__Task description__. Copy the items from the first one through the line containing "Austin: 2:12 -> none", replacing "Canteen" with "Refectory" and keeping everything else the same.

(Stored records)
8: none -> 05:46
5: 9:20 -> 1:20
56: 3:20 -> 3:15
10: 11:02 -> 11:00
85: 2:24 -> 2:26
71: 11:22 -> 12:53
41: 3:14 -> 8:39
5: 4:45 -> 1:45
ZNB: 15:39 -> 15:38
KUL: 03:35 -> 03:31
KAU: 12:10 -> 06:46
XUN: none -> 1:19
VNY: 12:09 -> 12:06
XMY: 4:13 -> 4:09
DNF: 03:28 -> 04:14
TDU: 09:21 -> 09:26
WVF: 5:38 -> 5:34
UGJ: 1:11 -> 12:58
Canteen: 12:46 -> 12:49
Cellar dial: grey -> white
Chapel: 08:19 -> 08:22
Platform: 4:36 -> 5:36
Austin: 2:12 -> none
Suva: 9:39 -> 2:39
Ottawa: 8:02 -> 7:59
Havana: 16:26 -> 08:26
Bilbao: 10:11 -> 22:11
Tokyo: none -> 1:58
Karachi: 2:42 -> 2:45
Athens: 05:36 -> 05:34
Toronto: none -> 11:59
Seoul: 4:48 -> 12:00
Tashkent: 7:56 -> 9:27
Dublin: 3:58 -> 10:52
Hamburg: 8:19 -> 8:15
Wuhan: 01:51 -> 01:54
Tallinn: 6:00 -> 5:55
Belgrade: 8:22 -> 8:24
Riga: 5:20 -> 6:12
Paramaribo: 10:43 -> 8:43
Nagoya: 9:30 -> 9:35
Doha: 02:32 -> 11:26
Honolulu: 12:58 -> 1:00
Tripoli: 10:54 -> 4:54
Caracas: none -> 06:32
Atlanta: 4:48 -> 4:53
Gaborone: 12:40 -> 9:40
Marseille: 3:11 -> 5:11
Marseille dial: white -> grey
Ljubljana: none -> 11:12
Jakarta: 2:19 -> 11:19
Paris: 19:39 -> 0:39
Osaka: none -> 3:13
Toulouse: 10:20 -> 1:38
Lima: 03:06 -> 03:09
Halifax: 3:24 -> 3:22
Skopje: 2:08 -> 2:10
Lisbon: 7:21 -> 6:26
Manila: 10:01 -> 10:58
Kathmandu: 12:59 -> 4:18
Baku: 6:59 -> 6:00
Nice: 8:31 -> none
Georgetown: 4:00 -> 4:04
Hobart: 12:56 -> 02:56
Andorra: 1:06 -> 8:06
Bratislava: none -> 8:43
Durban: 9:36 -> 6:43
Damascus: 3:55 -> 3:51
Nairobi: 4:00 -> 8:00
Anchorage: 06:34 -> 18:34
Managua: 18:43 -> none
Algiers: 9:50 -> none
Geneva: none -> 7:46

__Reply to the exercise__.
8: none -> 05:46
5: 9:20 -> 1:20
56: 3:20 -> 3:15
10: 11:02 -> 11:00
85: 2:24 -> 2:26
71: 11:22 -> 12:53
41: 3:14 -> 8:39
5: 4:45 -> 1:45
ZNB: 15:39 -> 15:38
KUL: 03:35 -> 03:31
KAU: 12:10 -> 06:46
XUN: none -> 1:19
VNY: 12:09 -> 12:06
XMY: 4:13 -> 4:09
DNF: 03:28 -> 04:14
TDU: 09:21 -> 09:26
WVF: 5:38 -> 5:34
UGJ: 1:11 -> 12:58
Refectory: 12:46 -> 12:49
Cellar dial: grey -> white
Chapel: 08:19 -> 08:22
Platform: 4:36 -> 5:36
Austin: 2:12 -> none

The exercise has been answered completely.